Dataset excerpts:
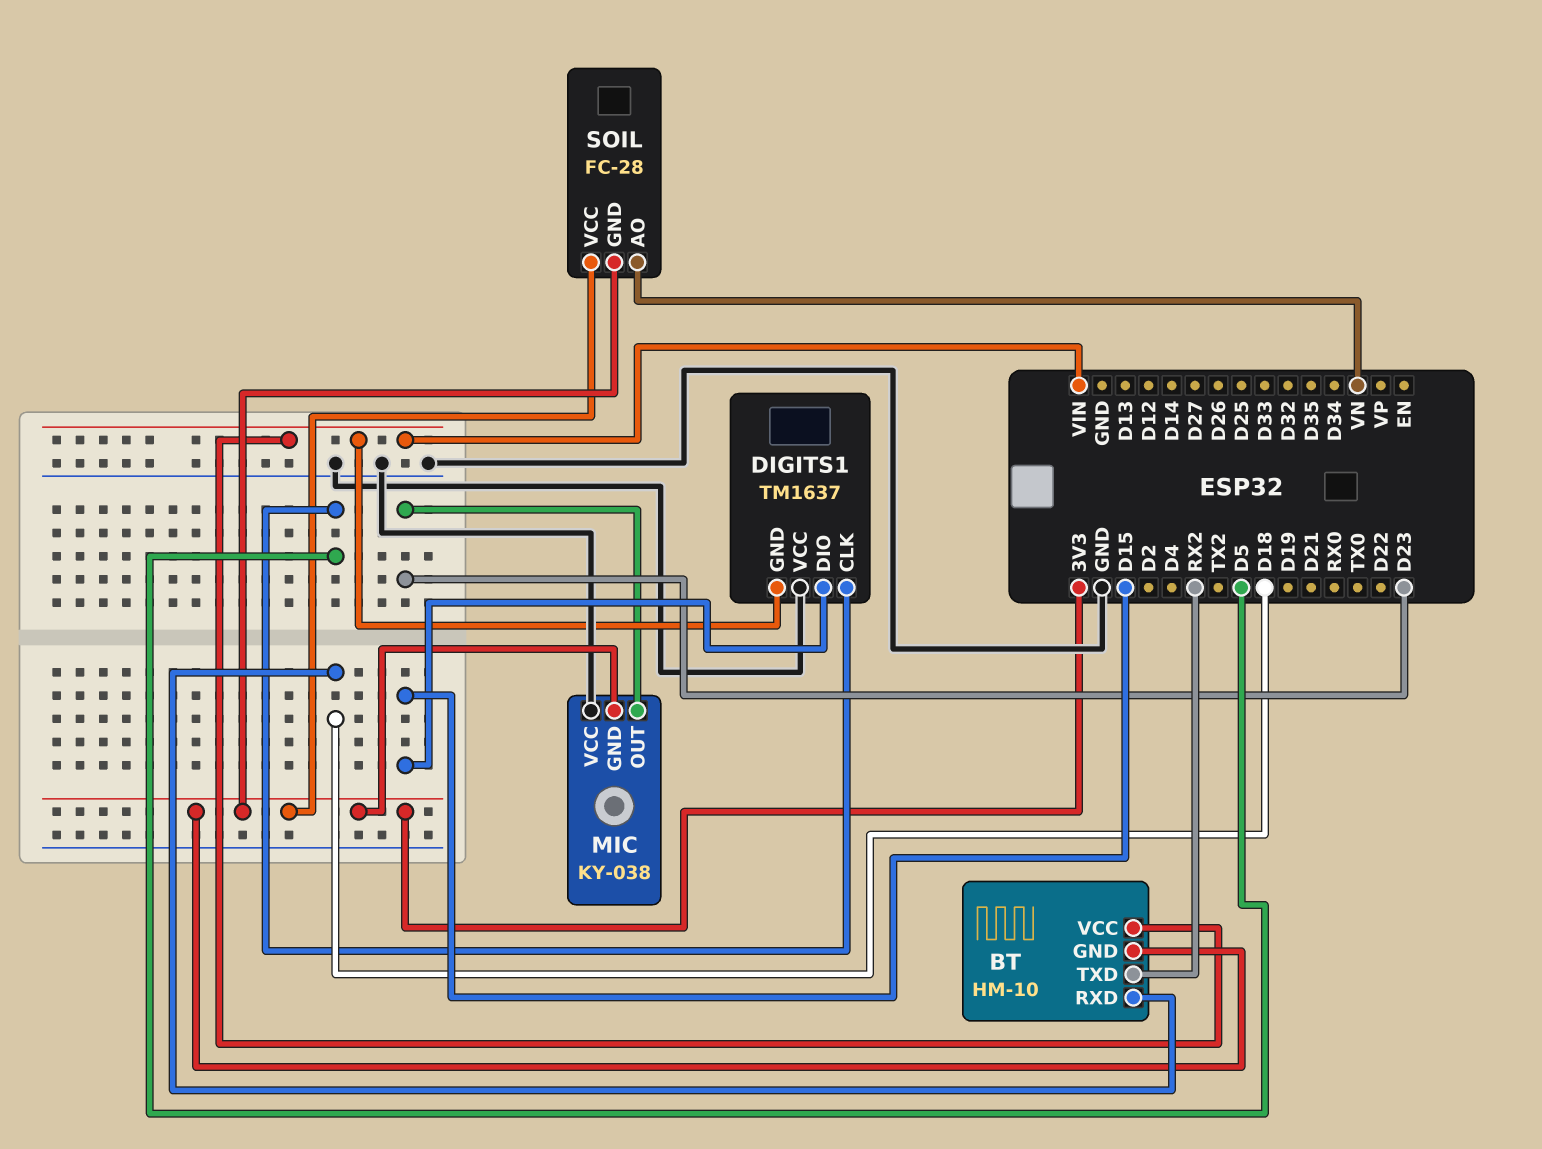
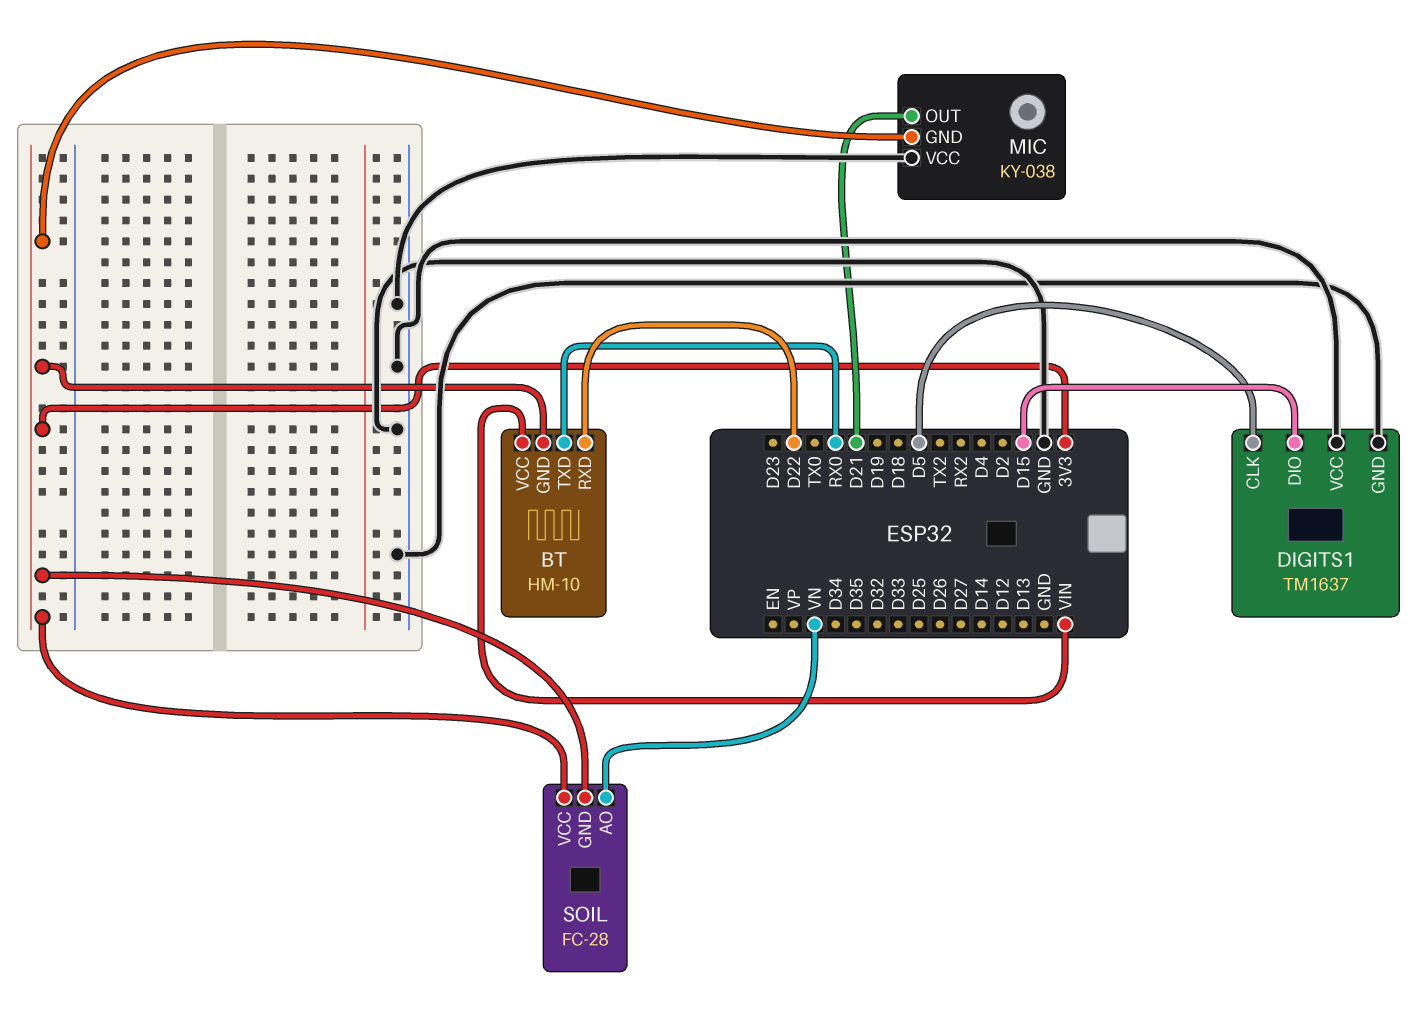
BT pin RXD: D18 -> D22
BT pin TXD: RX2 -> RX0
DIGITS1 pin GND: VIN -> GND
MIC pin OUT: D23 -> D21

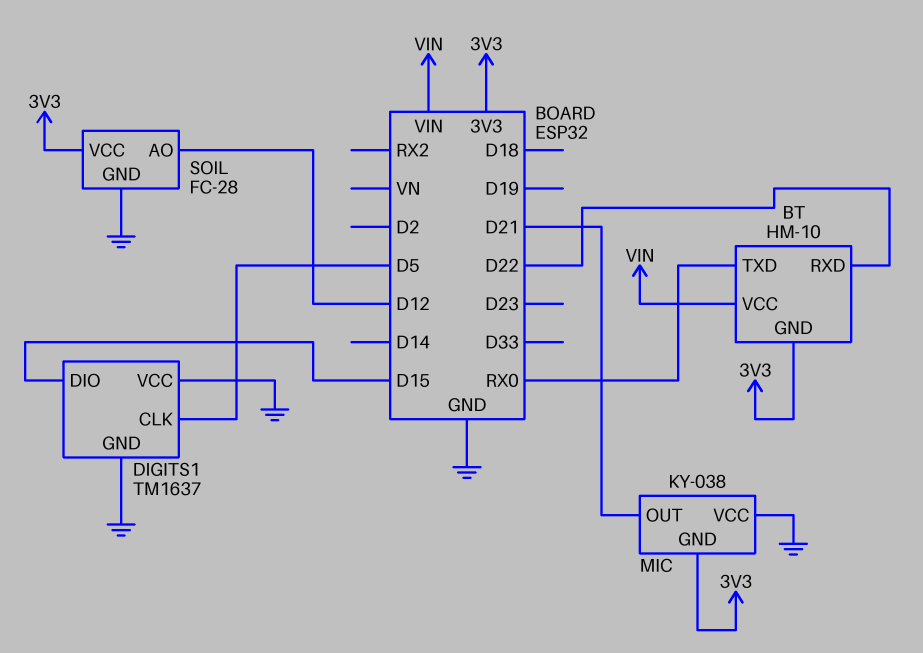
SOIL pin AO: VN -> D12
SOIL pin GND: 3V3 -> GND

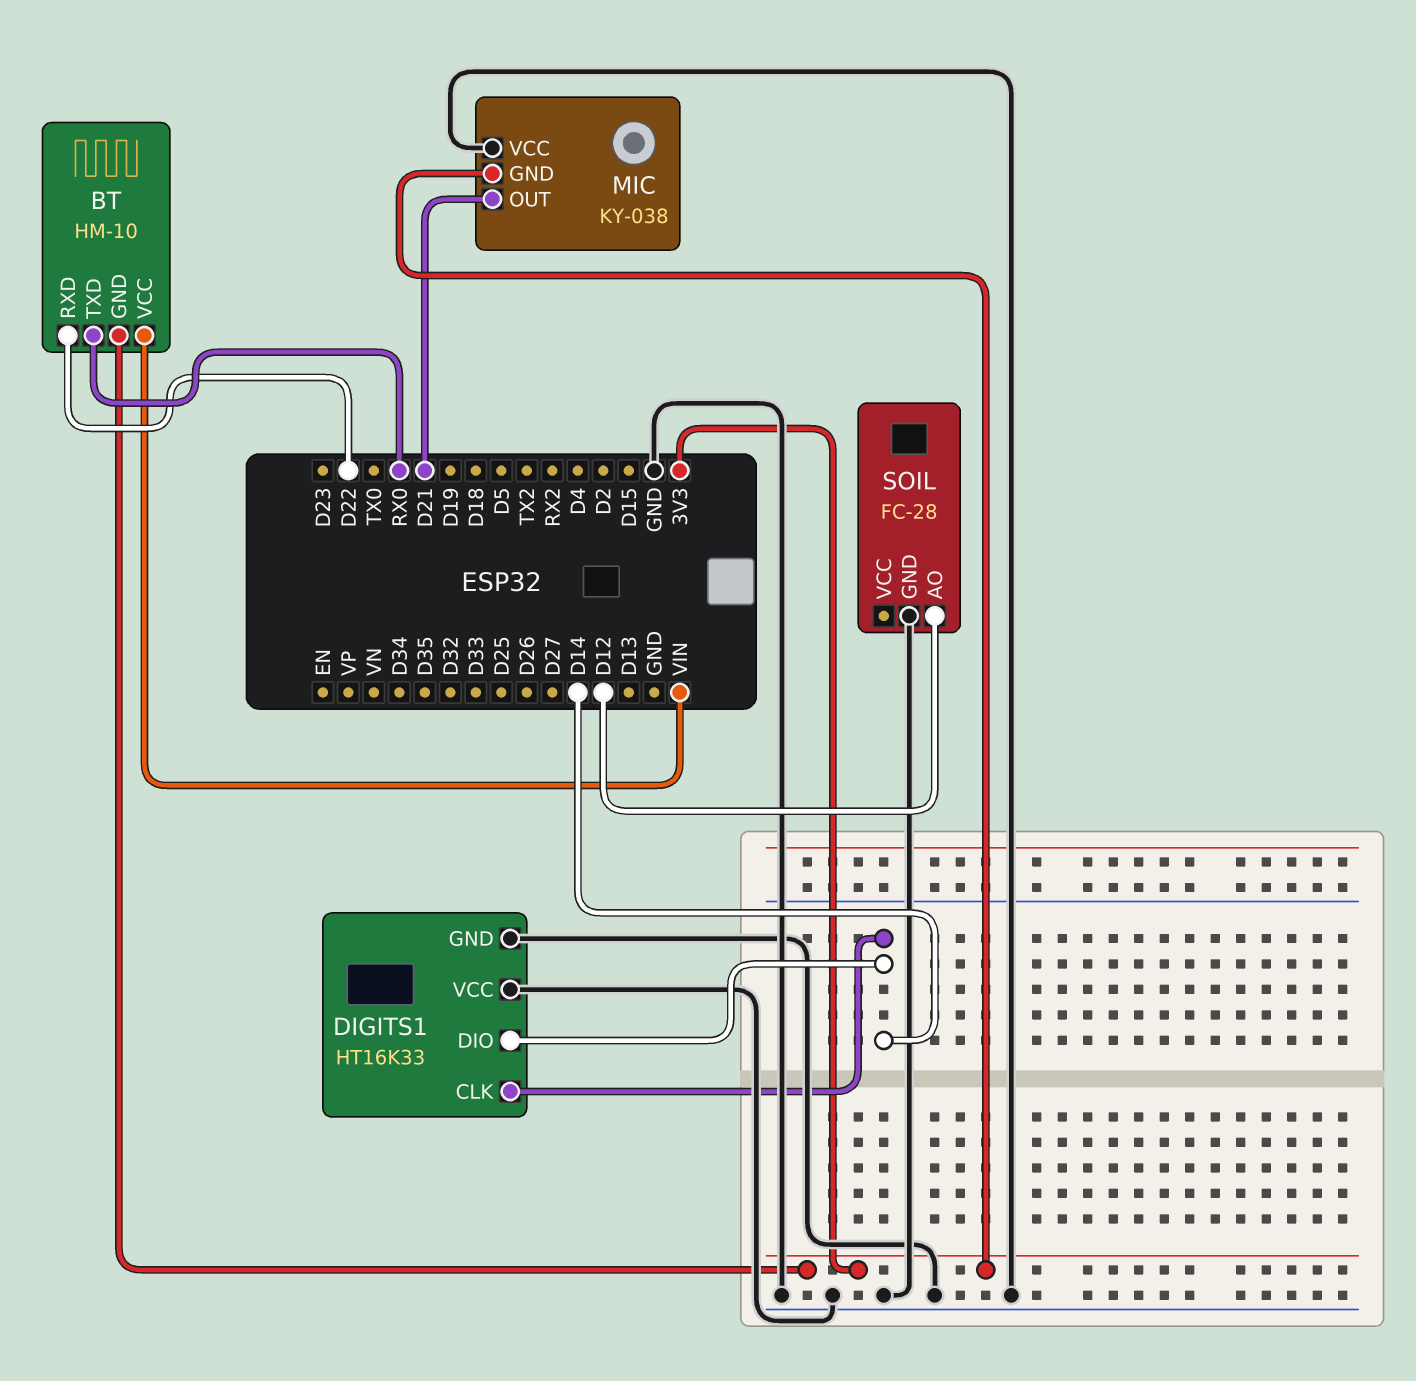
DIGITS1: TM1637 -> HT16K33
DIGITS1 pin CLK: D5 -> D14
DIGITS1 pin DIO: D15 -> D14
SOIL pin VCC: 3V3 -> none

What the exercise asks:
What is needed is an exact repetition of every entry, without the pictures.

Expected answer:
BT pin RXD: D18 -> D22
BT pin TXD: RX2 -> RX0
DIGITS1 pin GND: VIN -> GND
MIC pin OUT: D23 -> D21

SOIL pin AO: VN -> D12
SOIL pin GND: 3V3 -> GND

DIGITS1: TM1637 -> HT16K33
DIGITS1 pin CLK: D5 -> D14
DIGITS1 pin DIO: D15 -> D14
SOIL pin VCC: 3V3 -> none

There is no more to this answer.